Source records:
+---+

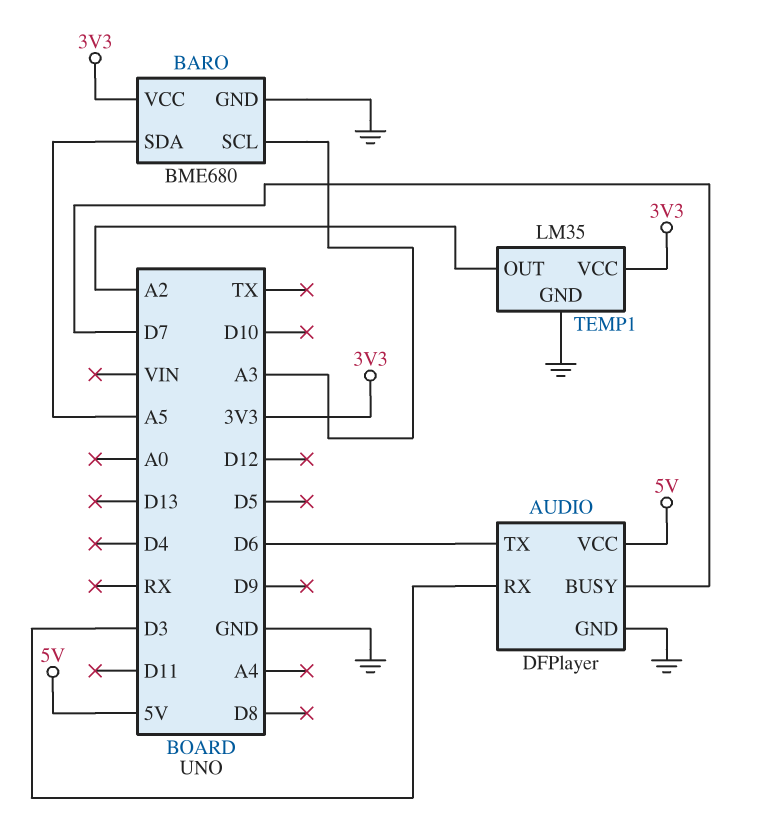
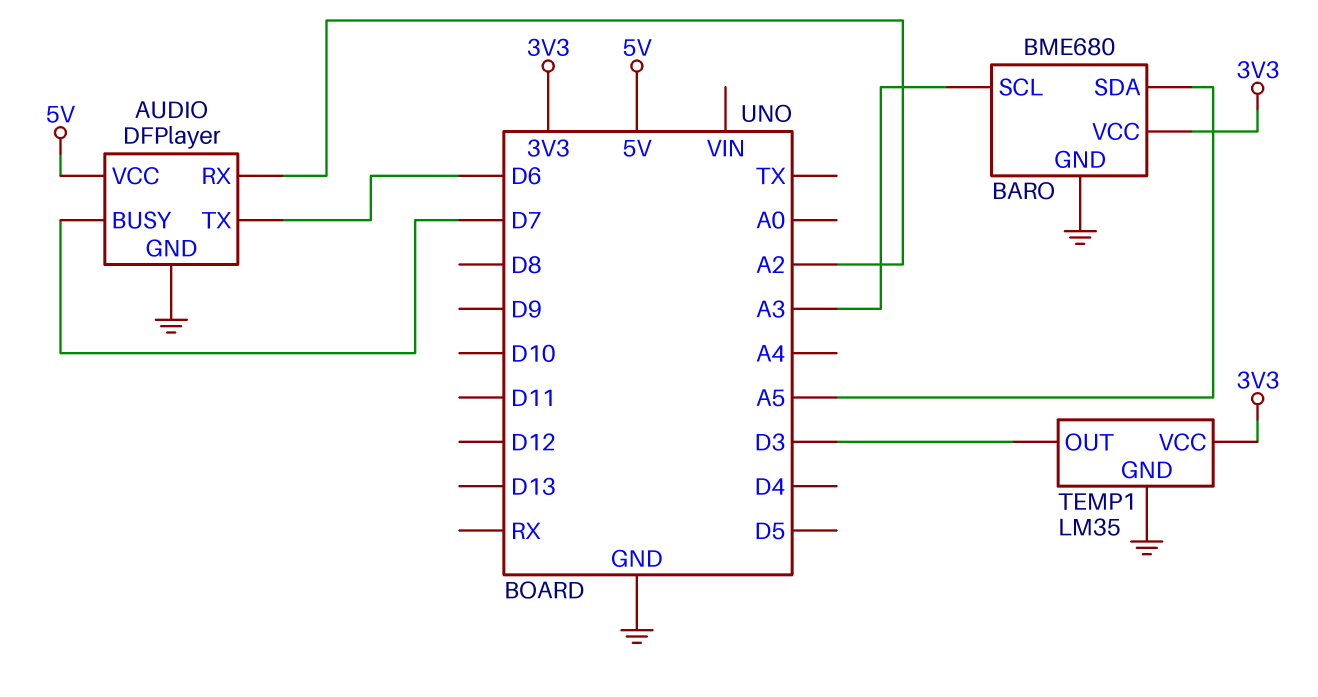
AUDIO pin RX: D3 -> A2
TEMP1 pin OUT: A2 -> D3

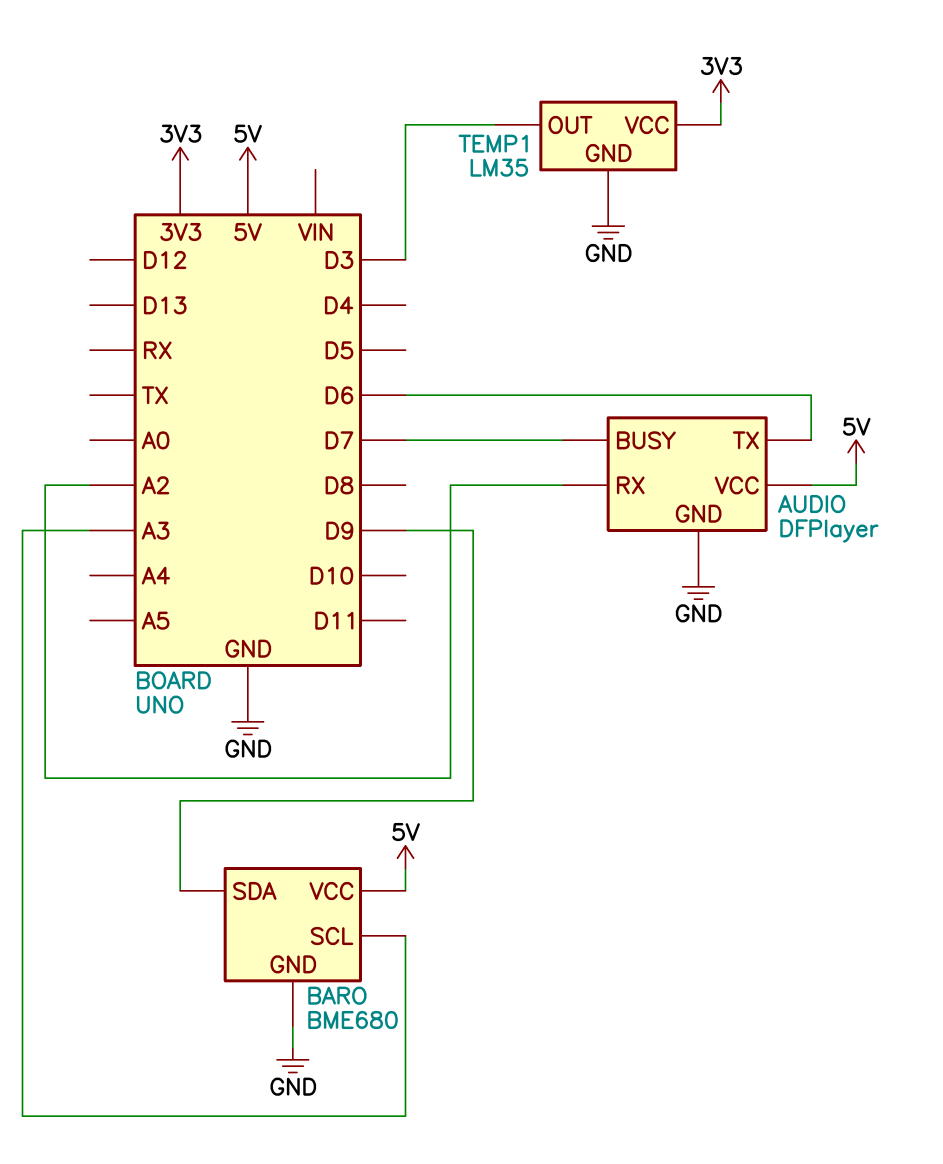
BARO pin SDA: A5 -> D9
BARO pin VCC: 3V3 -> 5V

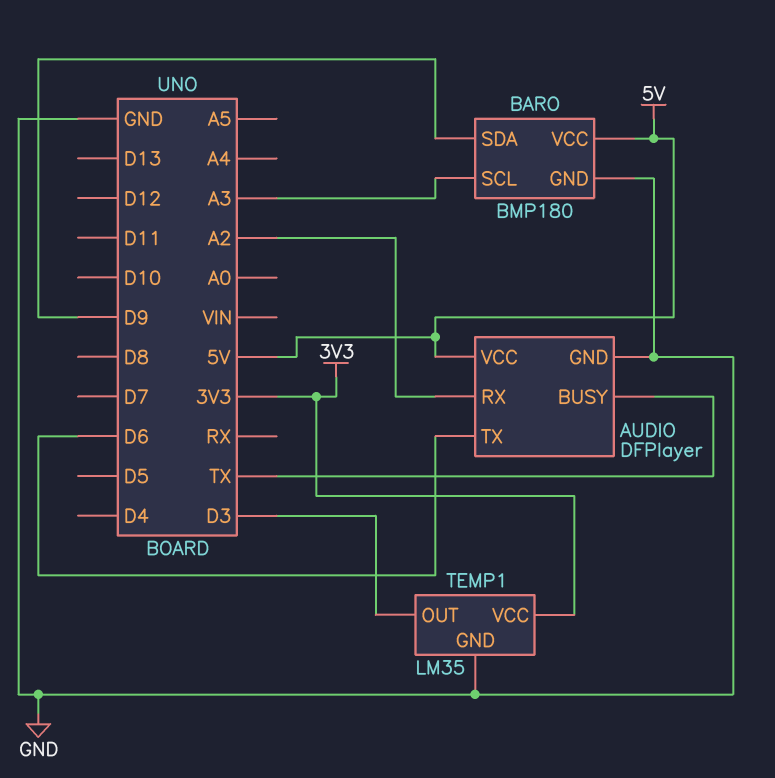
AUDIO pin BUSY: D7 -> TX
BARO: BME680 -> BMP180

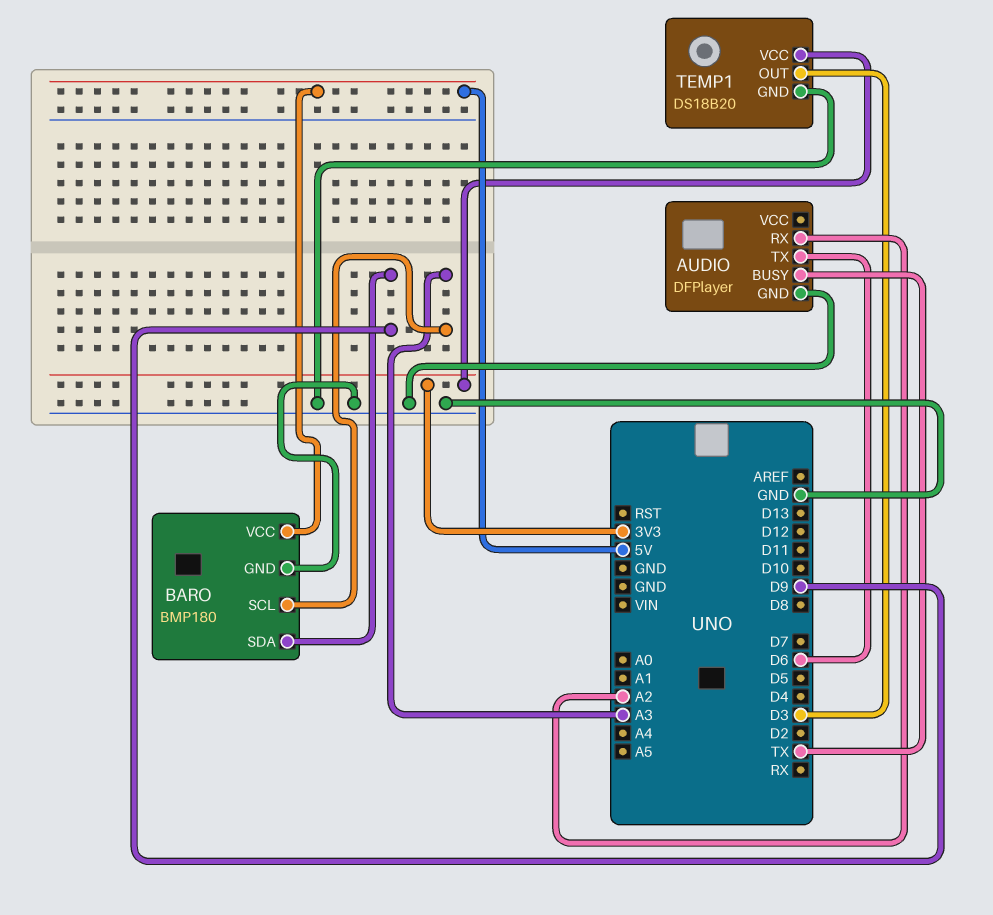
AUDIO pin VCC: 5V -> none
TEMP1: LM35 -> DS18B20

+---+

[Work instructions]:
Please output all of the data exactly as given, omitting any images it holds.

[Result below]:
AUDIO pin RX: D3 -> A2
TEMP1 pin OUT: A2 -> D3

BARO pin SDA: A5 -> D9
BARO pin VCC: 3V3 -> 5V

AUDIO pin BUSY: D7 -> TX
BARO: BME680 -> BMP180

AUDIO pin VCC: 5V -> none
TEMP1: LM35 -> DS18B20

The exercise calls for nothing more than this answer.